▶ _ASSIGNMENT_
Print the listing below exactly, minus its pictures.

-------- THE INPUT --------

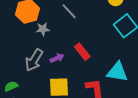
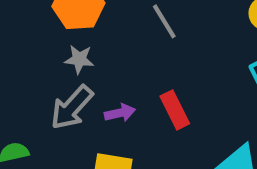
gray star: (43, 29) -> (79, 59), moved

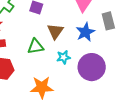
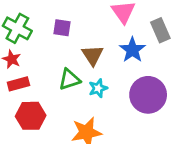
cyan star: (64, 57) -> (98, 88), moved

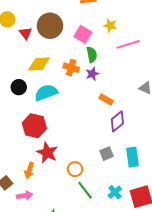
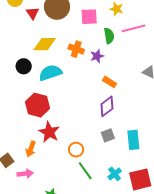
pink square: (83, 34) -> (89, 17), turned -36
green semicircle: (92, 55) -> (109, 36), moved
purple diamond: (117, 121) -> (107, 106), moved

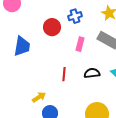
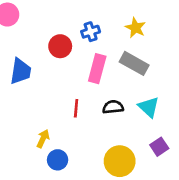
pink rectangle: (80, 44) -> (97, 69), size x1.5
yellow arrow: (39, 97) -> (43, 139), turned -32

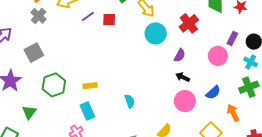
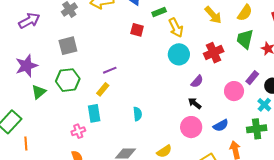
purple line: (88, 17) -> (110, 70), moved
gray square: (34, 53) -> (68, 46), moved
yellow rectangle: (90, 86) -> (103, 89), turned -56
green triangle: (29, 112) -> (39, 92), moved

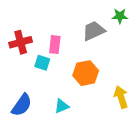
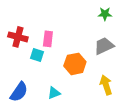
gray trapezoid: (94, 31) -> (104, 46), moved
red cross: (21, 42) -> (18, 37), turned 30

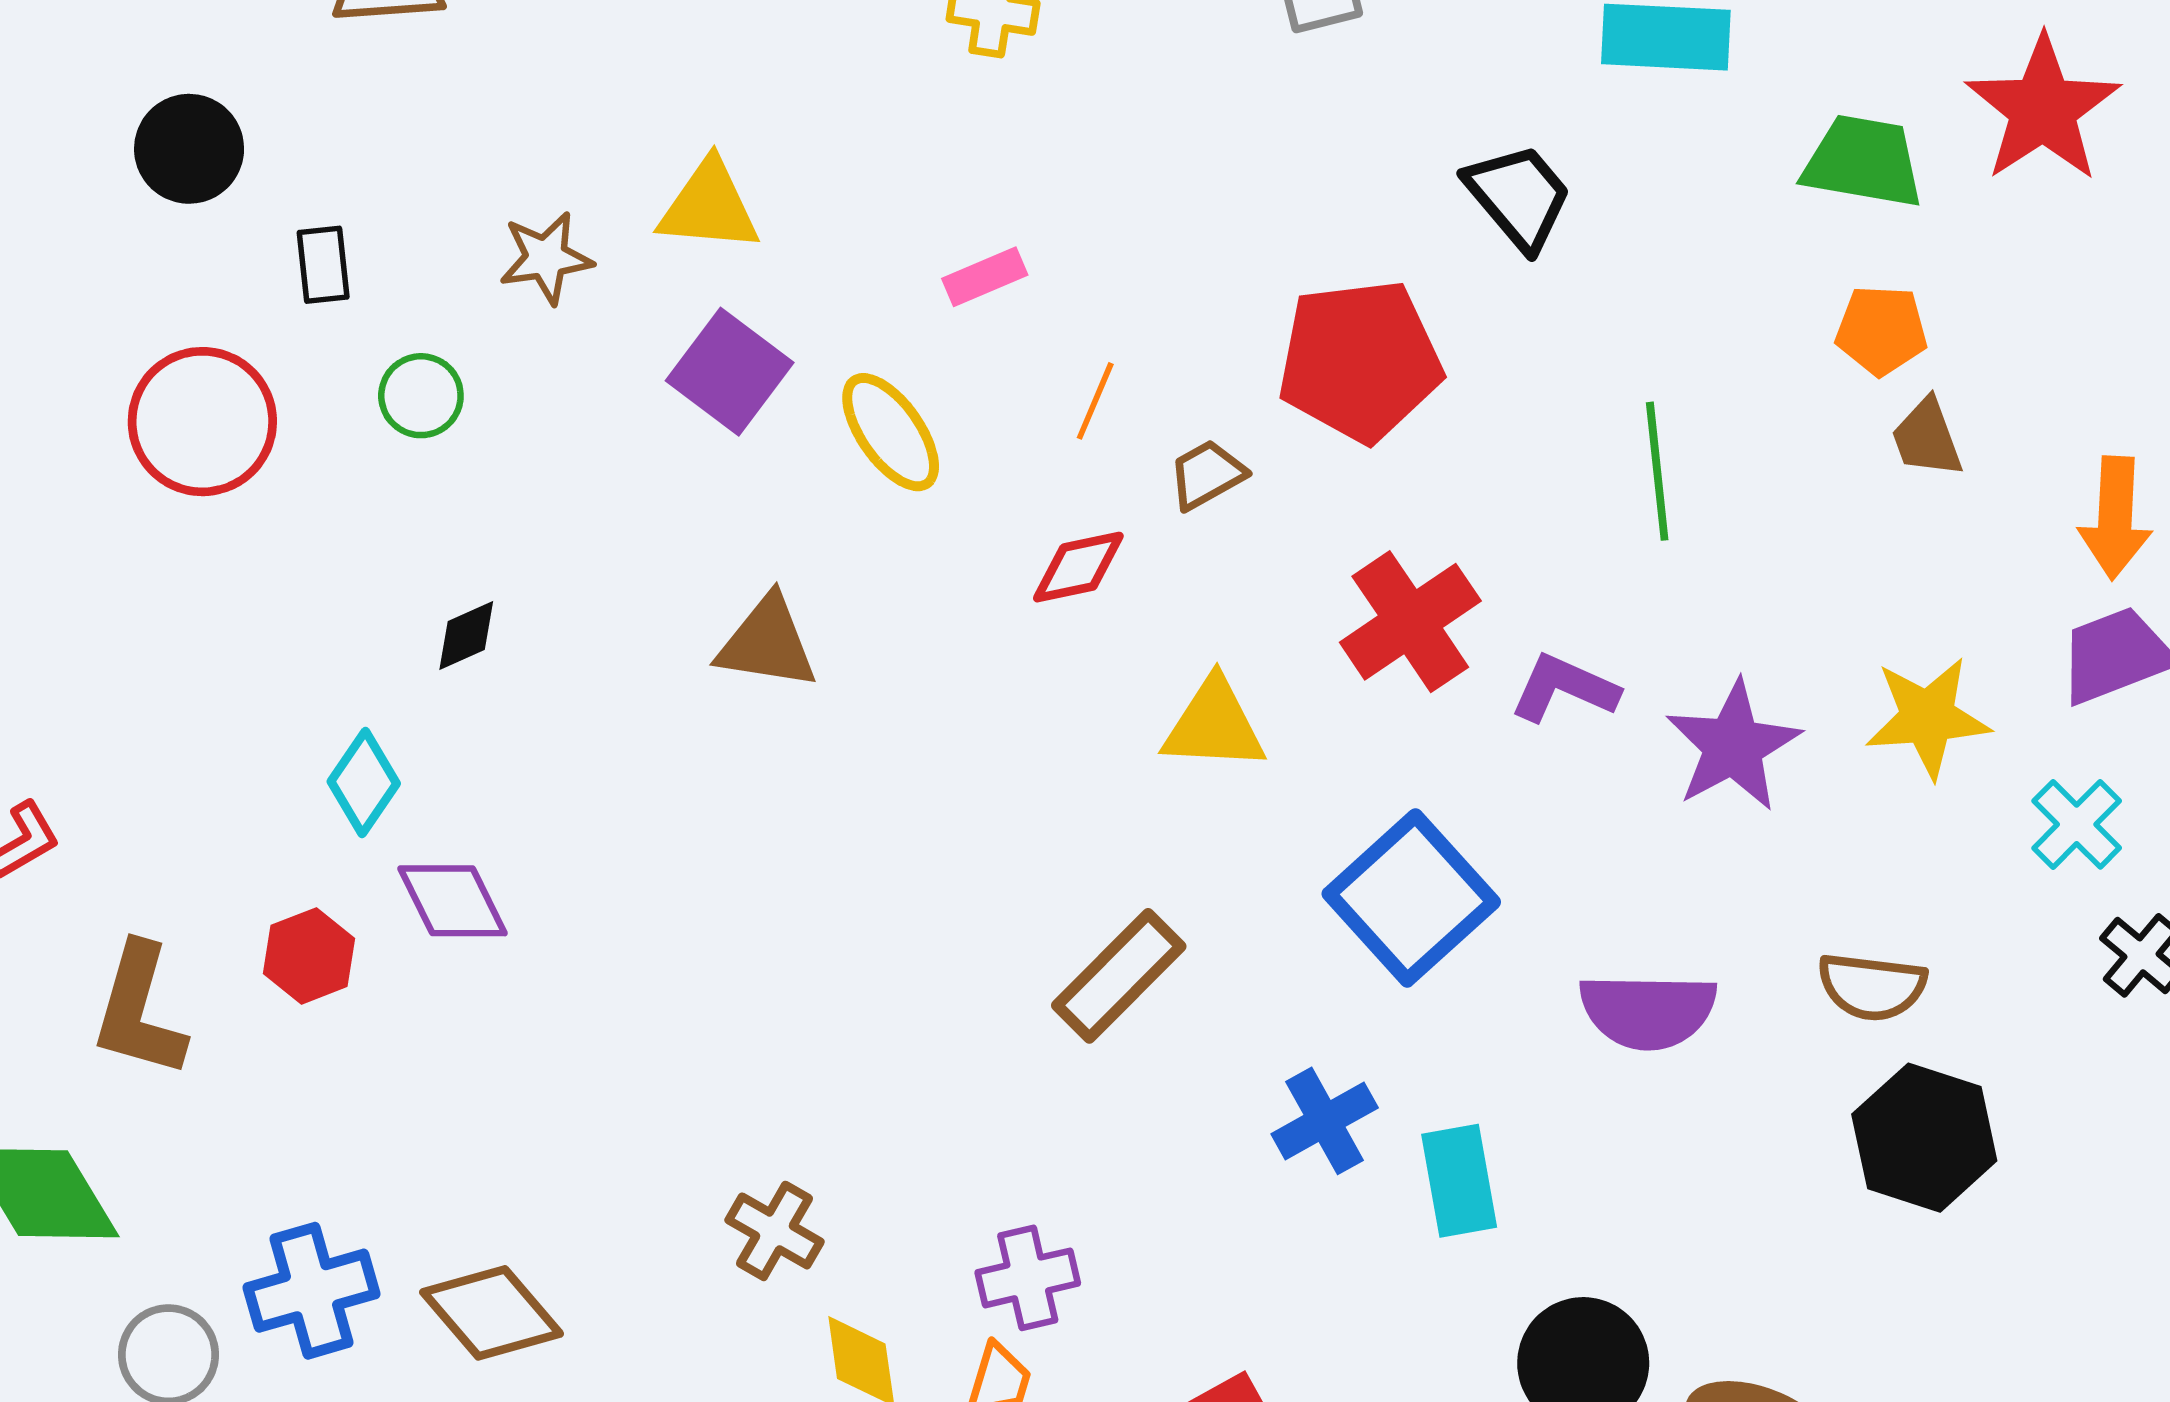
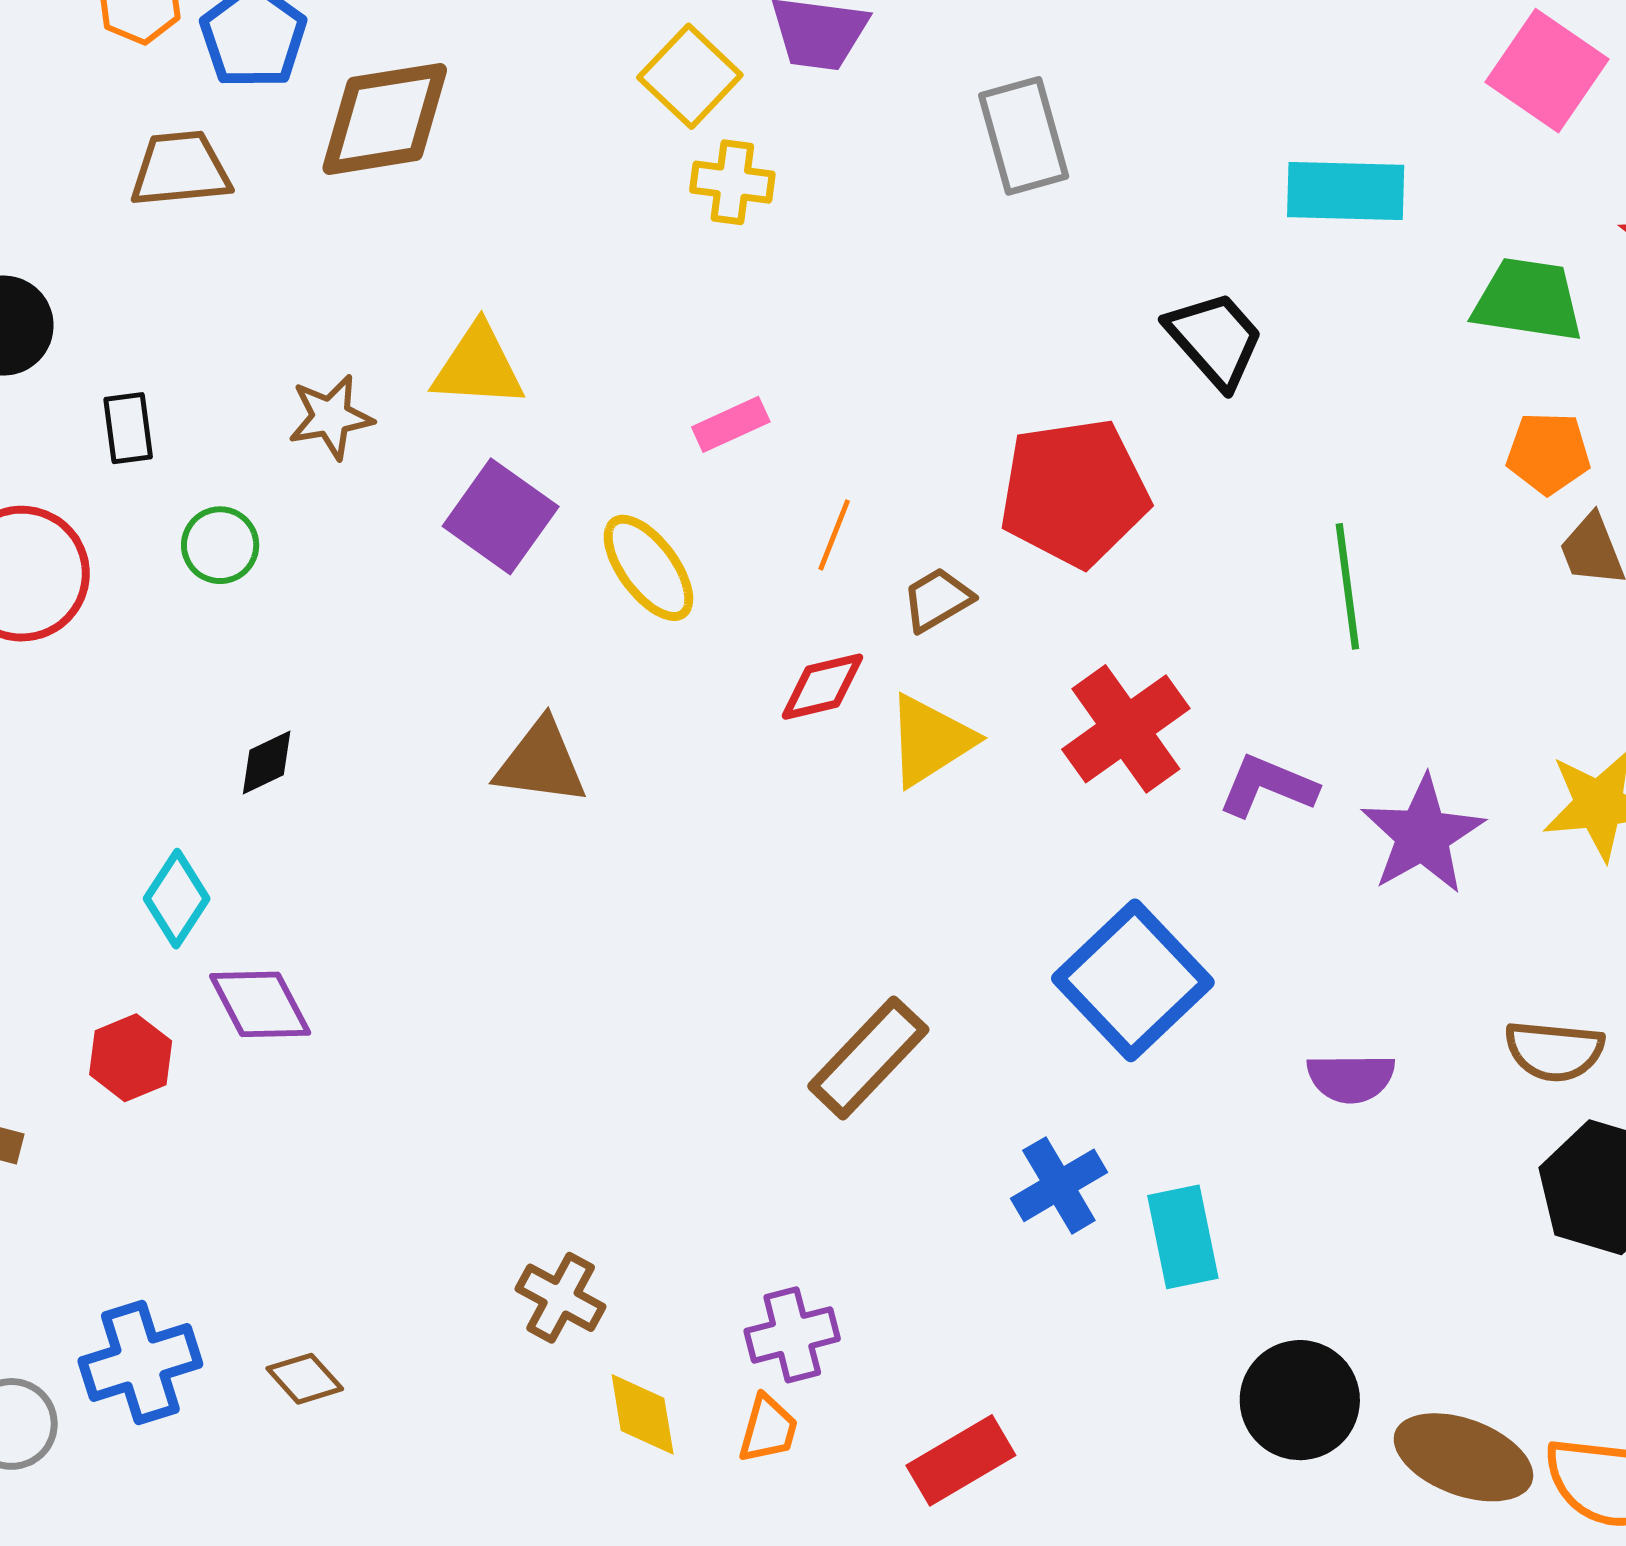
yellow triangle: (1214, 725) -> (930, 740), moved, turned -34
purple semicircle: (1648, 1011) -> (1351, 1078), size x0.7
brown diamond: (492, 1313) -> (305, 1379), size x0.6

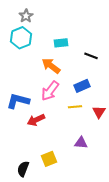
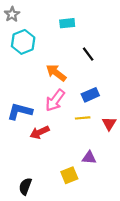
gray star: (26, 16) -> (12, 14), moved
cyan rectangle: (61, 43) -> (67, 23), moved
black line: (91, 56) -> (88, 54), moved, turned 32
yellow square: (49, 159) -> (69, 175), moved

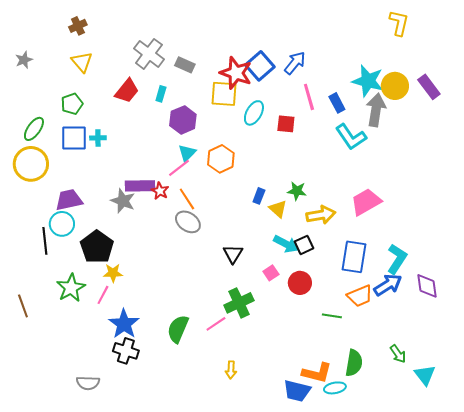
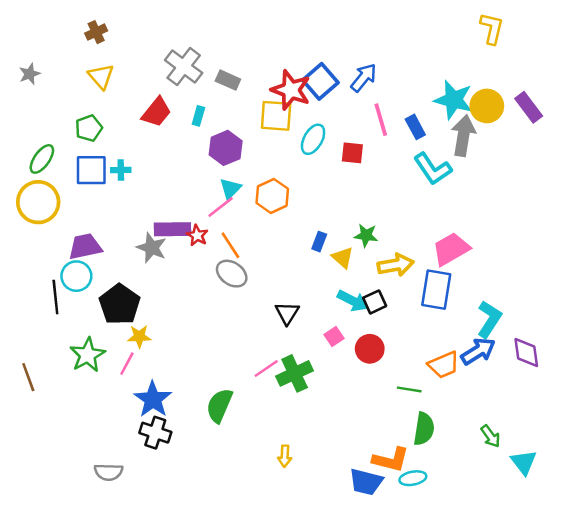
blue rectangle: (354, 257) -> (436, 290), moved
pink line: (216, 324) -> (266, 368), moved
green semicircle: (354, 363) -> (424, 429), moved

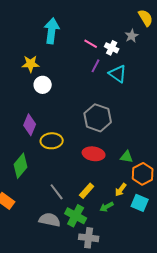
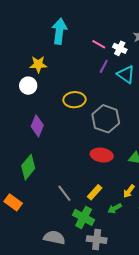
white circle: (43, 85) -> (28, 86), moved
yellow ellipse: (52, 141) -> (74, 100), moved
gray semicircle: (50, 220) -> (54, 238), moved

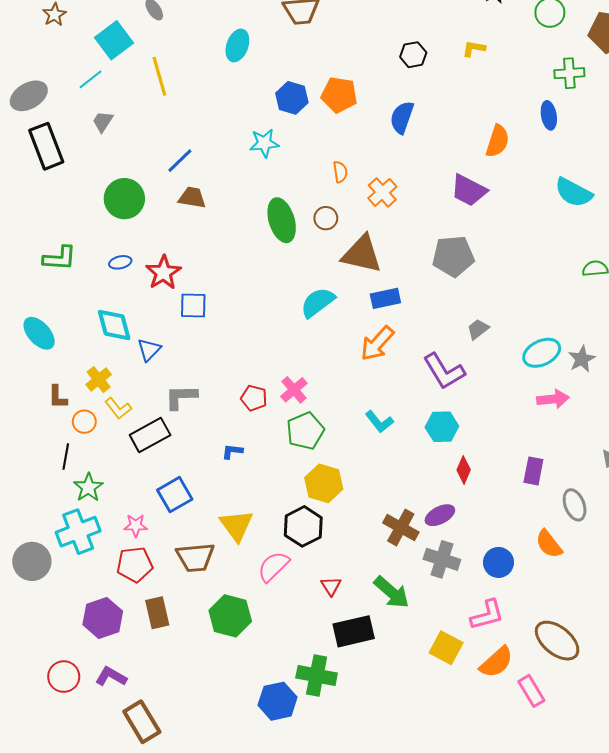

--------

▶ _TASK RESPONSE_
gray star: (43, 29) -> (79, 59), moved

cyan star: (64, 57) -> (98, 88), moved

pink square: (83, 34) -> (89, 17), turned -36
green semicircle: (92, 55) -> (109, 36), moved
purple diamond: (117, 121) -> (107, 106), moved

pink rectangle: (80, 44) -> (97, 69), size x1.5
yellow arrow: (39, 97) -> (43, 139), turned -32

purple line: (88, 17) -> (110, 70), moved
gray square: (34, 53) -> (68, 46), moved
yellow rectangle: (90, 86) -> (103, 89), turned -56
green triangle: (29, 112) -> (39, 92), moved

gray trapezoid: (94, 31) -> (104, 46), moved
red cross: (21, 42) -> (18, 37), turned 30

yellow triangle: (1214, 725) -> (930, 740), moved, turned -34
purple semicircle: (1648, 1011) -> (1351, 1078), size x0.7
brown diamond: (492, 1313) -> (305, 1379), size x0.6

gray star: (26, 16) -> (12, 14), moved
cyan rectangle: (61, 43) -> (67, 23), moved
black line: (91, 56) -> (88, 54), moved, turned 32
yellow square: (49, 159) -> (69, 175), moved

blue rectangle: (354, 257) -> (436, 290), moved
pink line: (216, 324) -> (266, 368), moved
green semicircle: (354, 363) -> (424, 429), moved

white circle: (43, 85) -> (28, 86), moved
yellow ellipse: (52, 141) -> (74, 100), moved
gray semicircle: (50, 220) -> (54, 238), moved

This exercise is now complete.